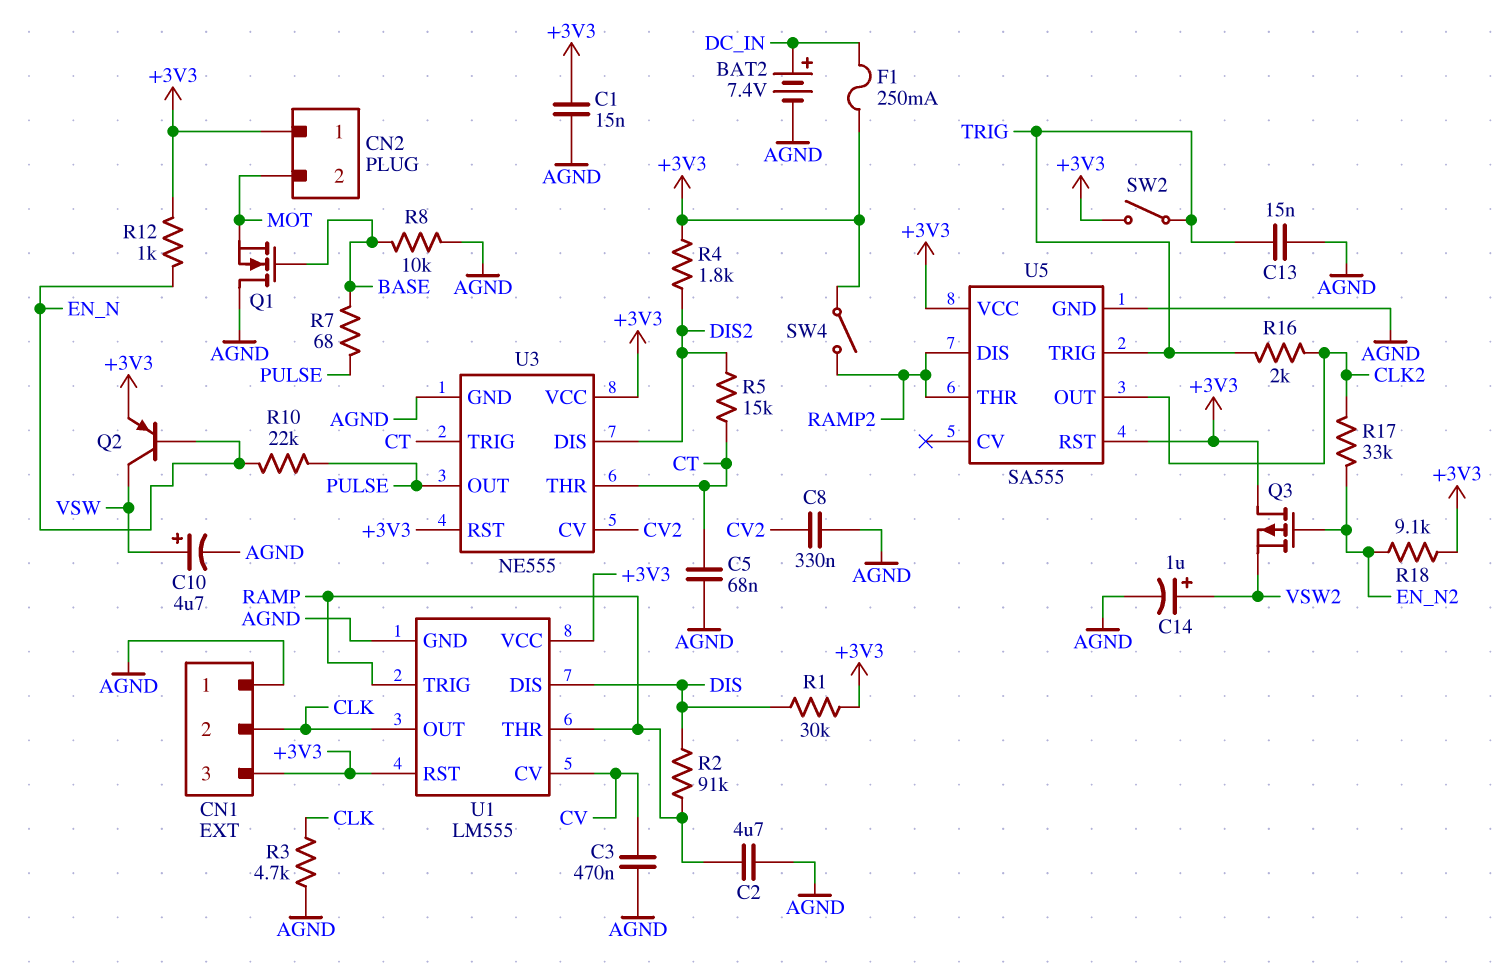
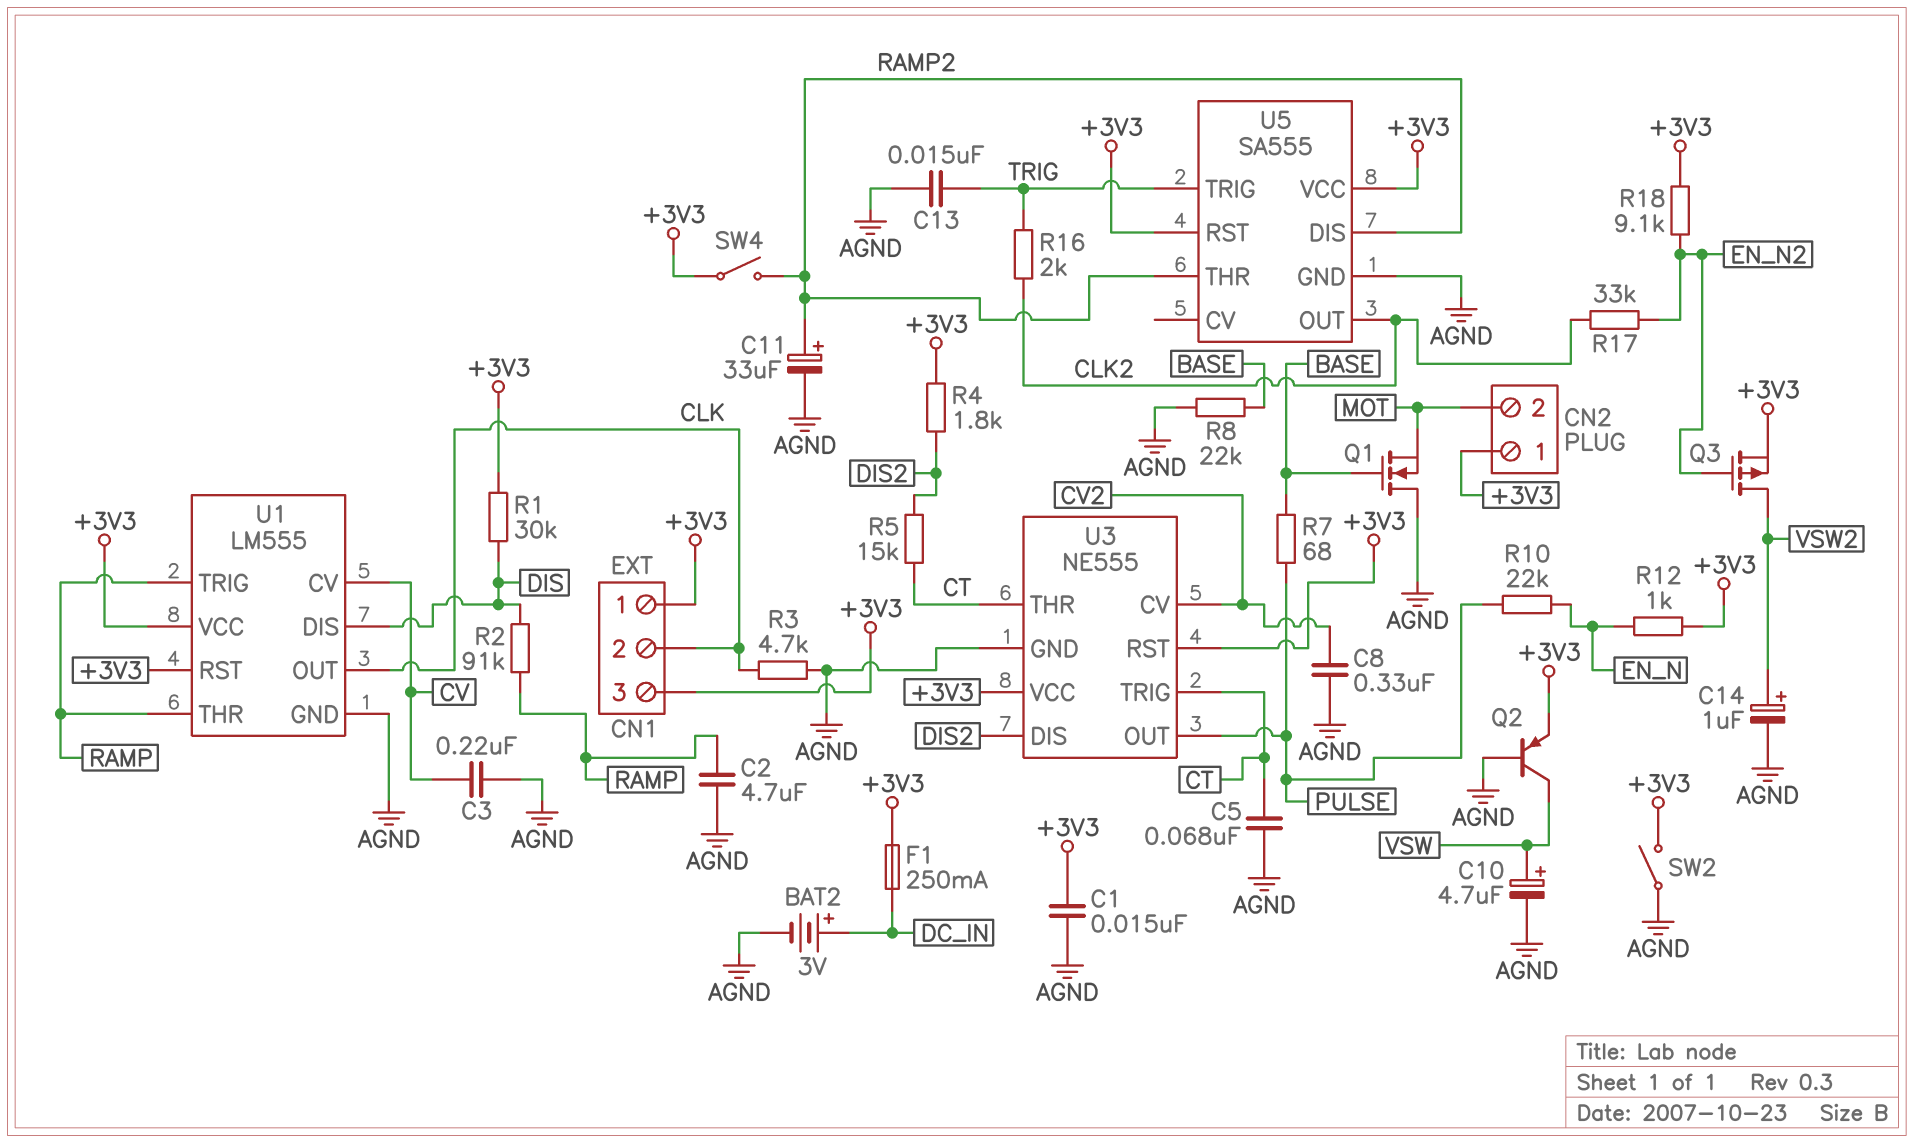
BAT2: 7.4V (plus DC_IN, minus AGND) -> 3V (plus DC_IN, minus AGND)
C3: 470nF (AGND, CV) -> 220nF (AGND, CV)
C11: none -> 33uF (plus RAMP2, minus AGND)
CN1 pin 1: AGND -> +3V3
Q2: PNP (B EN_N, C VSW, E +3V3) -> PNP (B AGND, C VSW, E +3V3)
Q3: PMOS (G EN_N2, D +3V3, S VSW2) -> PMOS (G EN_N2, D VSW2, S +3V3)
R8: 10k (AGND, BASE) -> 22k (AGND, BASE)
SW2: switch (+3V3, TRIG) -> switch (+3V3, AGND)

**Aim of the exercise:** Skip the pictures and restate exactly the lines from the beginning of the listing to the line with "Q3: PMOS (G", that line included.

**Answer to this problem:**
BAT2: 7.4V (plus DC_IN, minus AGND) -> 3V (plus DC_IN, minus AGND)
C3: 470nF (AGND, CV) -> 220nF (AGND, CV)
C11: none -> 33uF (plus RAMP2, minus AGND)
CN1 pin 1: AGND -> +3V3
Q2: PNP (B EN_N, C VSW, E +3V3) -> PNP (B AGND, C VSW, E +3V3)
Q3: PMOS (G EN_N2, D +3V3, S VSW2) -> PMOS (G EN_N2, D VSW2, S +3V3)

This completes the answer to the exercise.